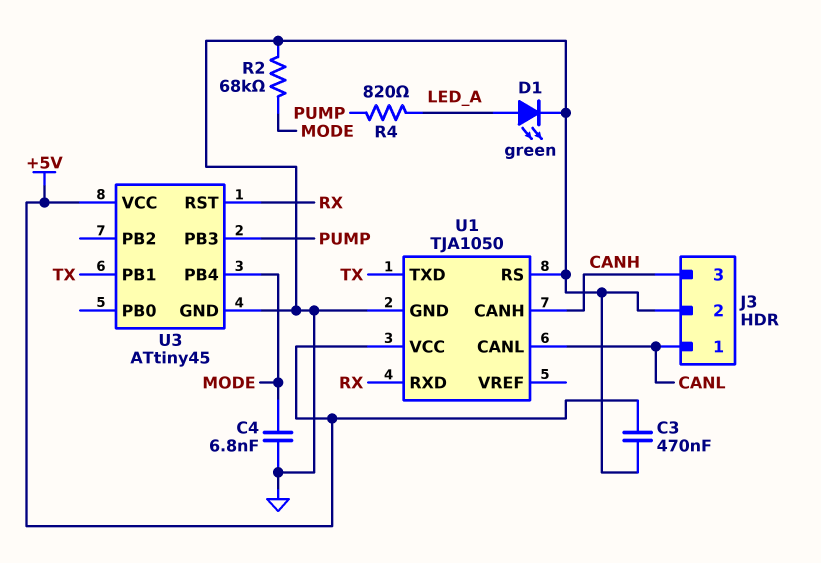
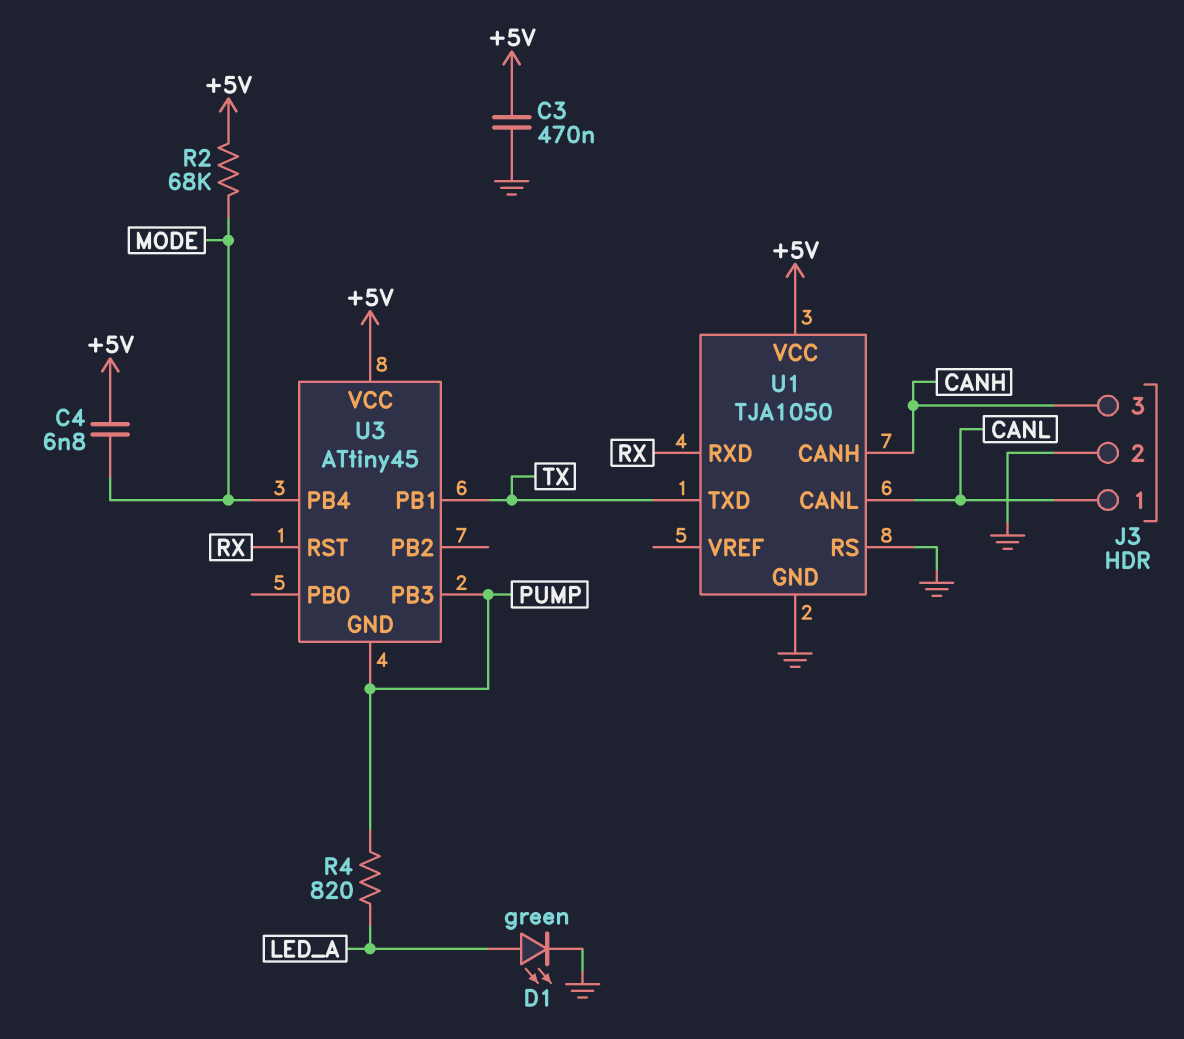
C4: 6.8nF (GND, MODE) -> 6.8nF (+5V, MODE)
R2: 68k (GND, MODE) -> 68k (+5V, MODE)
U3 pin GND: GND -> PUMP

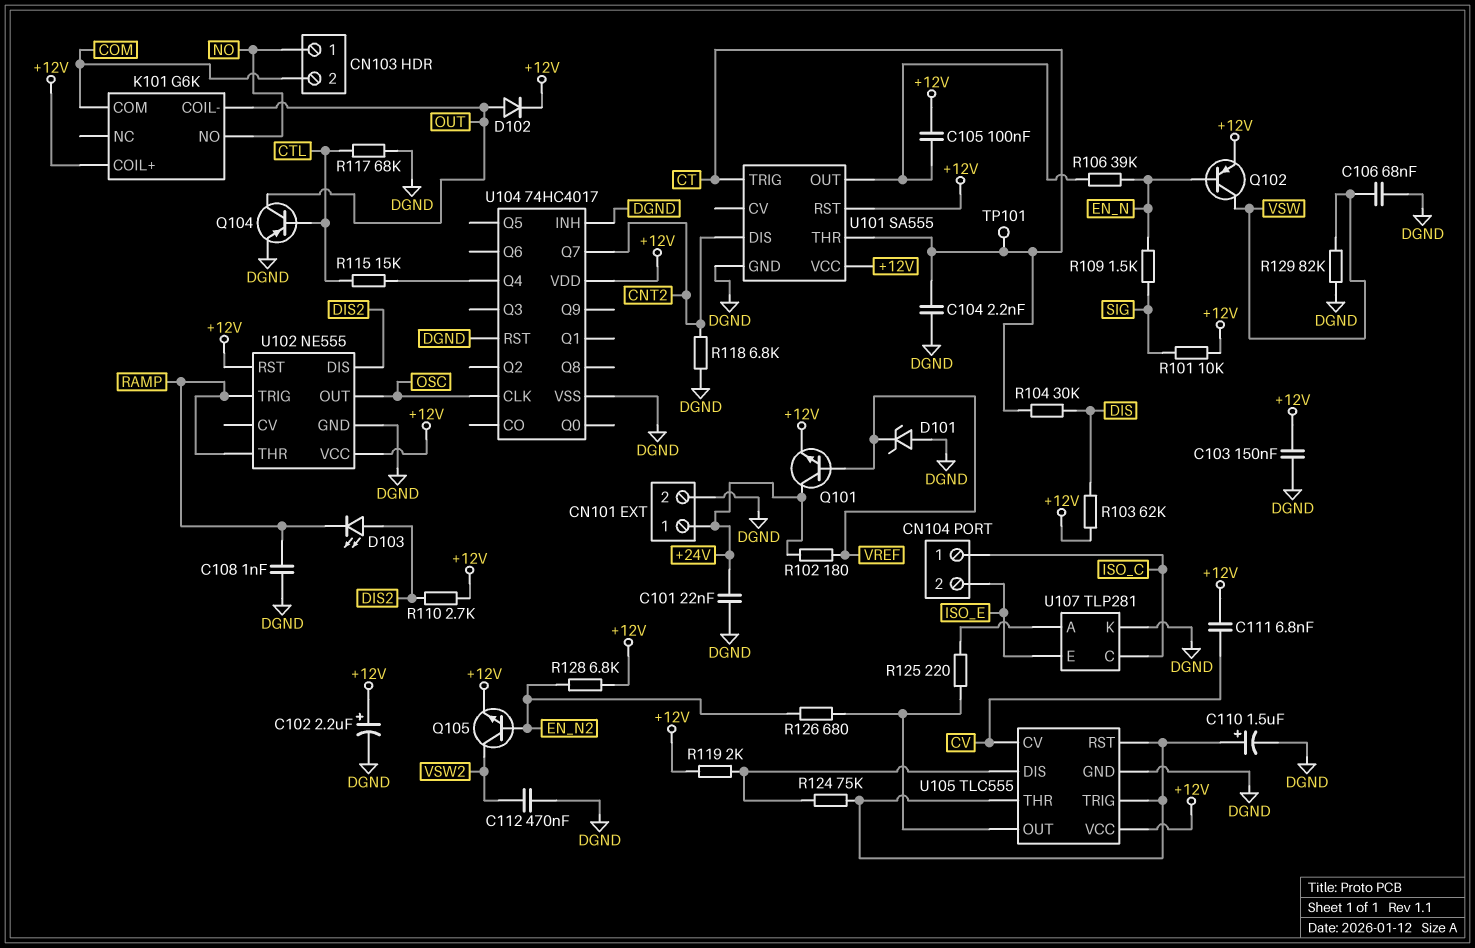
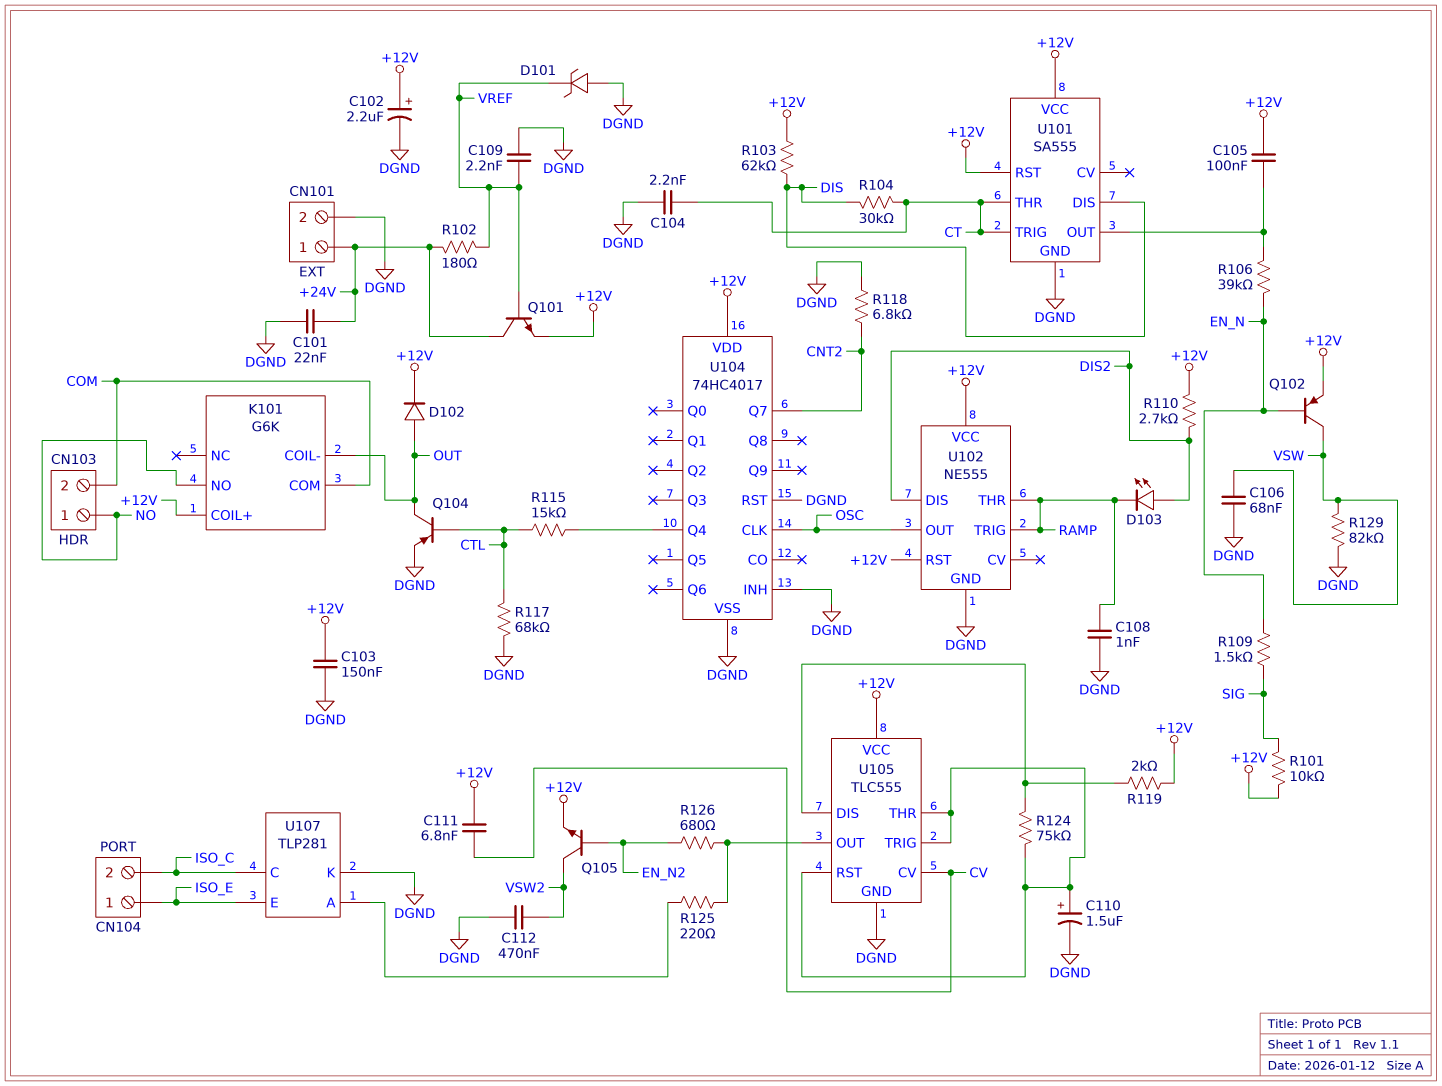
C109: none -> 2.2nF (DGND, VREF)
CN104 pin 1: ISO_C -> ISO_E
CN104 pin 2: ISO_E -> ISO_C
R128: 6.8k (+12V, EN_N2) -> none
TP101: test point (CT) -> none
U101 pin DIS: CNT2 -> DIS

※

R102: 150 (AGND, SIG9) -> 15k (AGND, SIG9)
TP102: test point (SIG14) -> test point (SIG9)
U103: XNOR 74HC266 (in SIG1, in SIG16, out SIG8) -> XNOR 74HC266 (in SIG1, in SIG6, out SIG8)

※

| Exercise objective |
Across all the entries, how many lines hold the string "MODE"? Only the number is needed.

| Exercise output |
2